### ASSIGNMENT
If a line in the entries below includes "duck", show that line.

#### RECORDS SHOWN ####

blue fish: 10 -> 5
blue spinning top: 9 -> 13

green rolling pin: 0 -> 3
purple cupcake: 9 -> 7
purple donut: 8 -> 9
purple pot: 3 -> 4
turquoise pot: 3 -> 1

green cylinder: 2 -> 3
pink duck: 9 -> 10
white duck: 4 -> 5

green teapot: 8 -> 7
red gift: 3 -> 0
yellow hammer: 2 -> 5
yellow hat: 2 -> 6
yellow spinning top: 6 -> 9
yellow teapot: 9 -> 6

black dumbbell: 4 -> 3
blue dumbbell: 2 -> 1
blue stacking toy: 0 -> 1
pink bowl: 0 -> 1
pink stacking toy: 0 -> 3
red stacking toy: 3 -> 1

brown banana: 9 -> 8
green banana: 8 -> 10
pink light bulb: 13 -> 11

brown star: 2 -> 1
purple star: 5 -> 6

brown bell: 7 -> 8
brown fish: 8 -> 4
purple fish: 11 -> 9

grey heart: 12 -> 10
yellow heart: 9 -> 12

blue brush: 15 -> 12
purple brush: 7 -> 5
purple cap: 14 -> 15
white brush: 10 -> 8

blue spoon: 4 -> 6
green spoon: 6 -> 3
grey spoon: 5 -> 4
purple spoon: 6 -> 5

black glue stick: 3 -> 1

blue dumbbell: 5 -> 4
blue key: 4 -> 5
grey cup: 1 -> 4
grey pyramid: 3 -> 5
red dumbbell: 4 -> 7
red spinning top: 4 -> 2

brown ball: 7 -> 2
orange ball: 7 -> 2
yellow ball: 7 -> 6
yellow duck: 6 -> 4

####

### OUTPUT FOR THIS TASK
pink duck: 9 -> 10
white duck: 4 -> 5
yellow duck: 6 -> 4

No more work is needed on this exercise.